◆ **TASK DETAILS**
Retype only what runs from the first line of the records to the line with "U1 pin GND: GND -> none", inclusive, and no pictures.

Stored dataset items:

+--

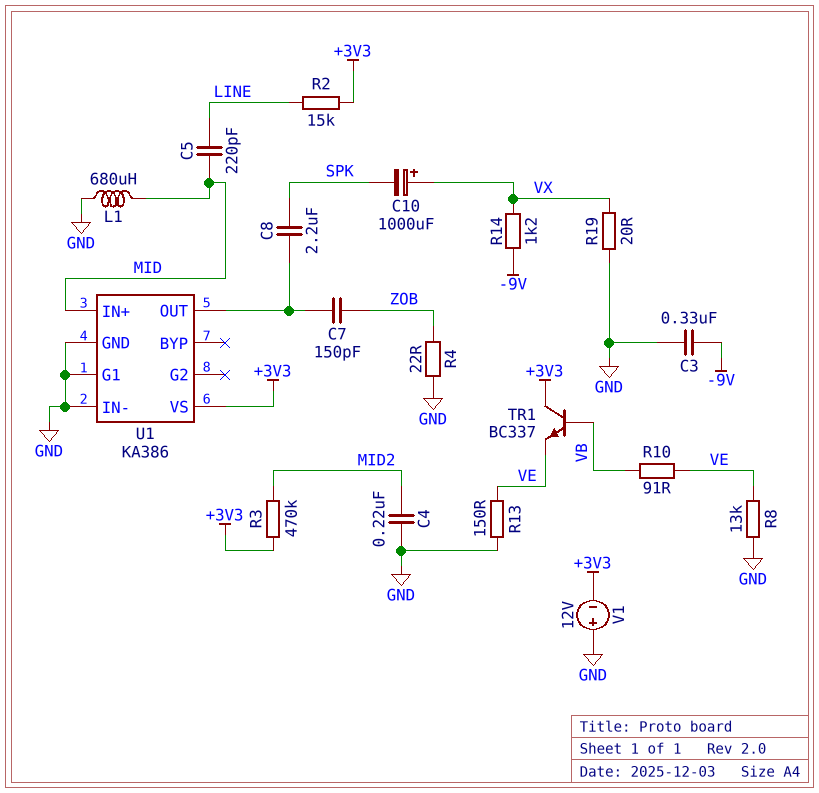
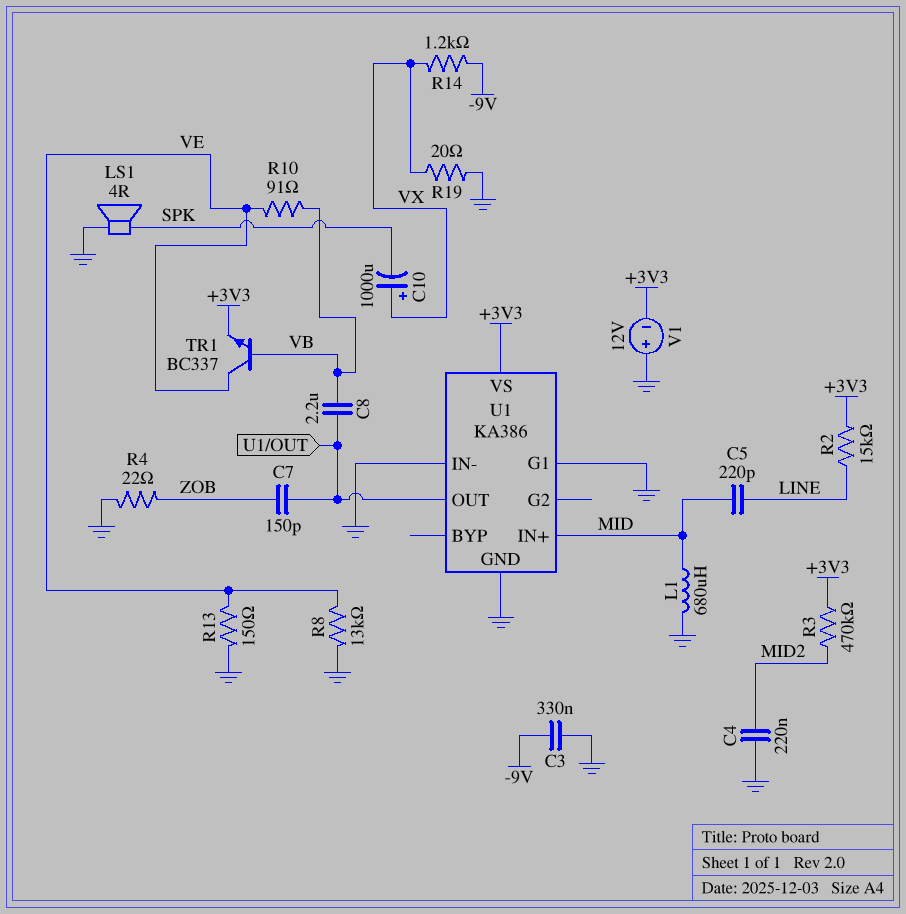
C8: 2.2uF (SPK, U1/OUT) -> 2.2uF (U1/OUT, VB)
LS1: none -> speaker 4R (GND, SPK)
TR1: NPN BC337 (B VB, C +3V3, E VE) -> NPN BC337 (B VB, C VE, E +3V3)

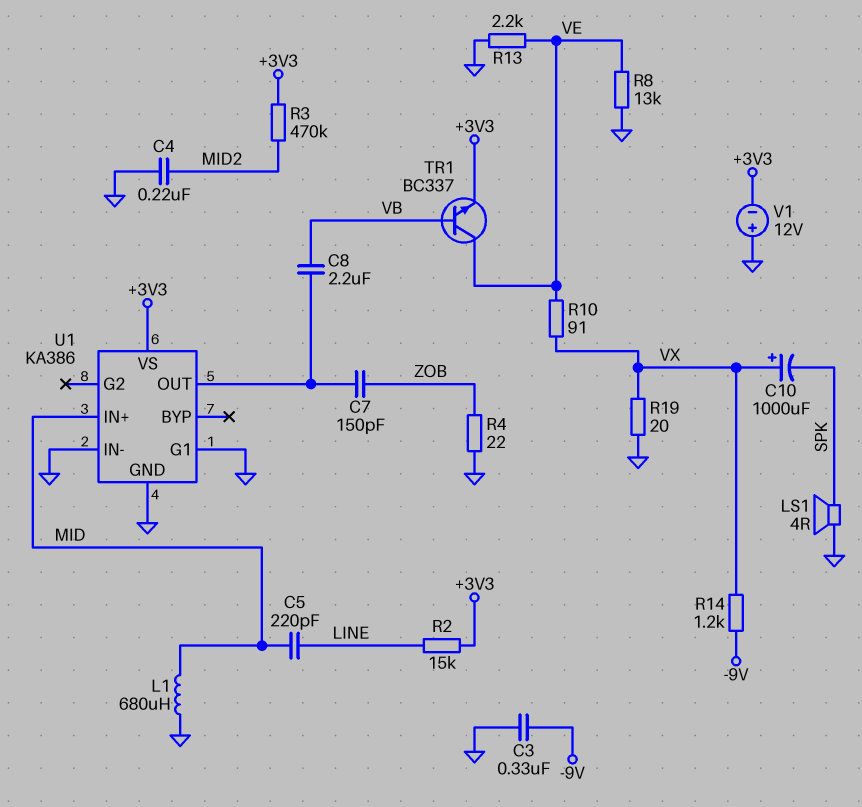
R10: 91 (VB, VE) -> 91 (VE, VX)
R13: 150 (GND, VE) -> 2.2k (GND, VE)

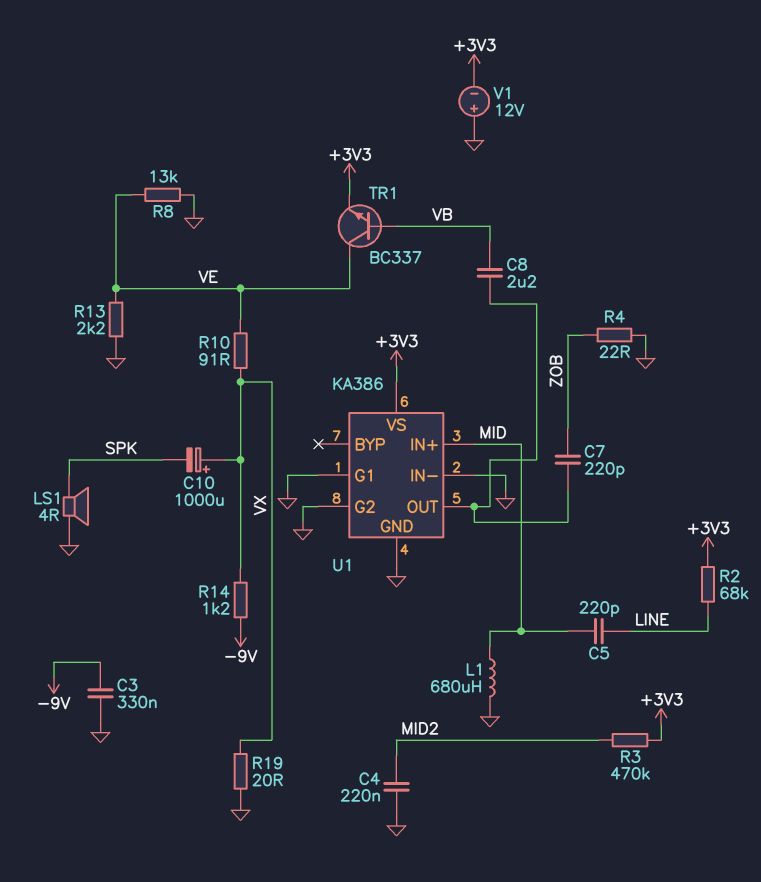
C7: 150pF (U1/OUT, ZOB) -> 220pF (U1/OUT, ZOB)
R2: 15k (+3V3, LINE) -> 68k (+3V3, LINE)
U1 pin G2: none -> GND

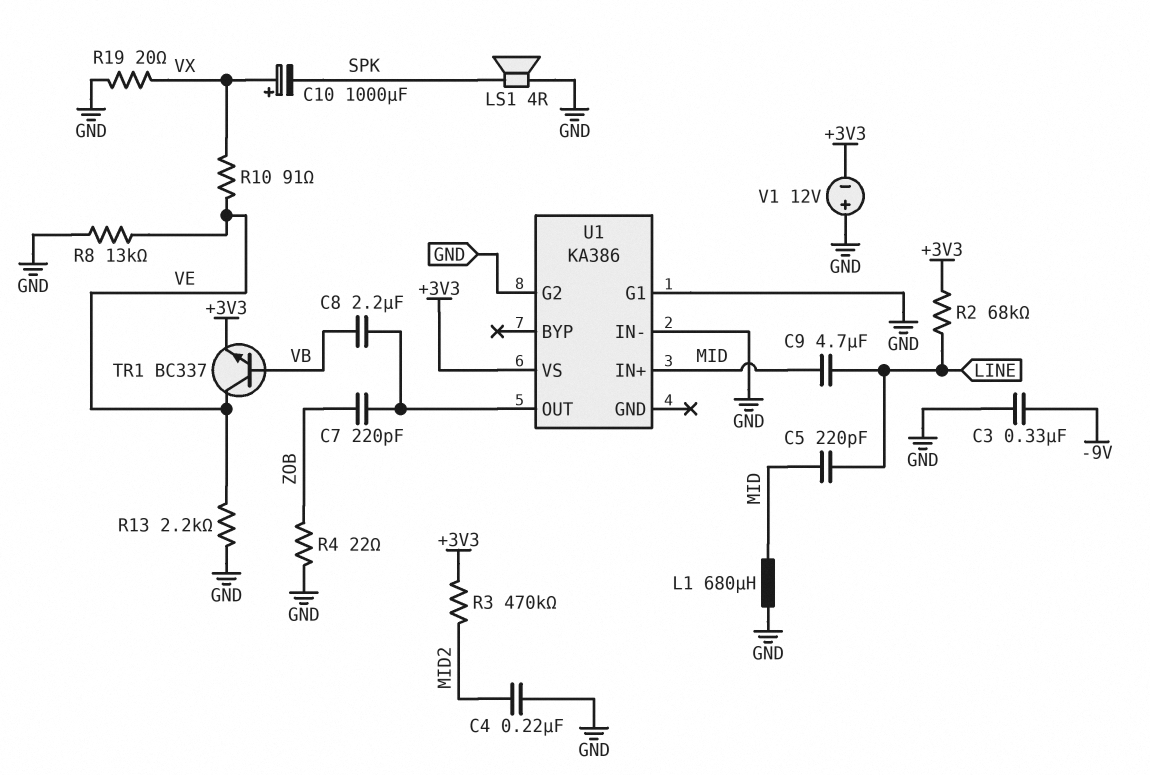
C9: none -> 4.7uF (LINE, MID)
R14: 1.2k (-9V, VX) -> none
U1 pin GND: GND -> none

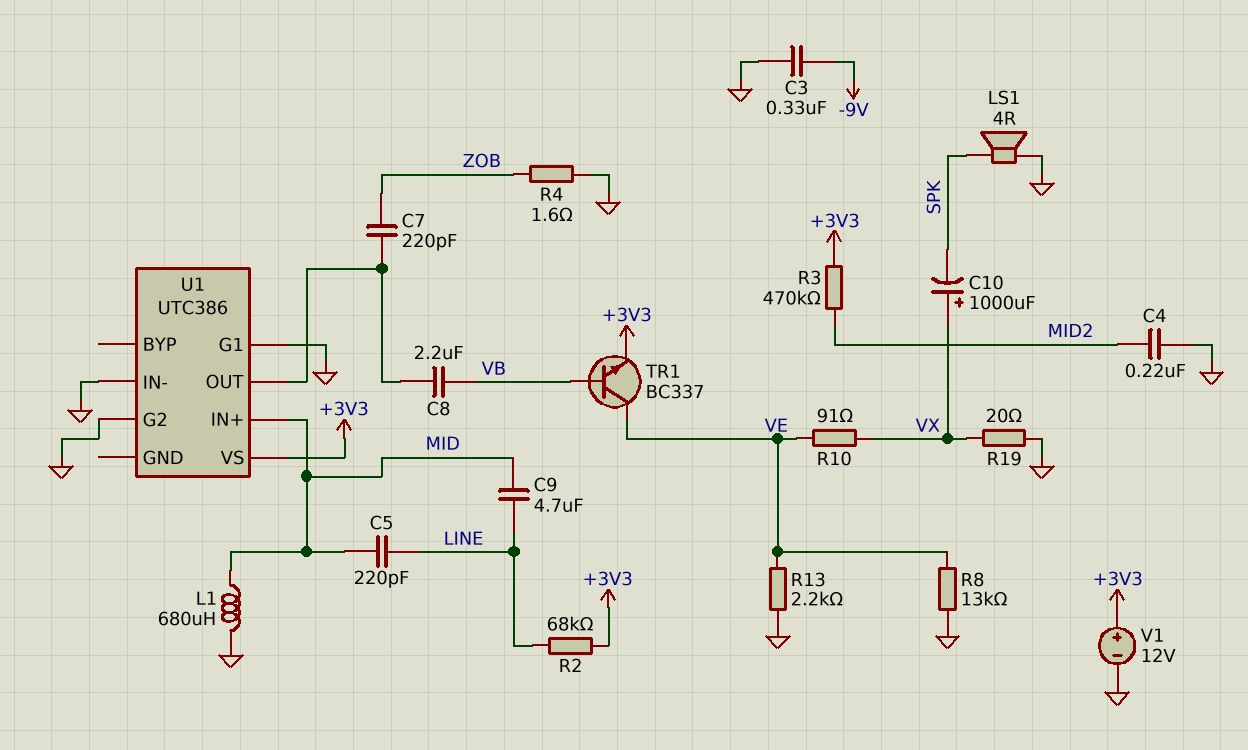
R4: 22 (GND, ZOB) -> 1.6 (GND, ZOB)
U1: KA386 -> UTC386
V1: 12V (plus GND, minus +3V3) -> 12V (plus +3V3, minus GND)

+--

◆ **FINISHED TASK**
C8: 2.2uF (SPK, U1/OUT) -> 2.2uF (U1/OUT, VB)
LS1: none -> speaker 4R (GND, SPK)
TR1: NPN BC337 (B VB, C +3V3, E VE) -> NPN BC337 (B VB, C VE, E +3V3)

R10: 91 (VB, VE) -> 91 (VE, VX)
R13: 150 (GND, VE) -> 2.2k (GND, VE)

C7: 150pF (U1/OUT, ZOB) -> 220pF (U1/OUT, ZOB)
R2: 15k (+3V3, LINE) -> 68k (+3V3, LINE)
U1 pin G2: none -> GND

C9: none -> 4.7uF (LINE, MID)
R14: 1.2k (-9V, VX) -> none
U1 pin GND: GND -> none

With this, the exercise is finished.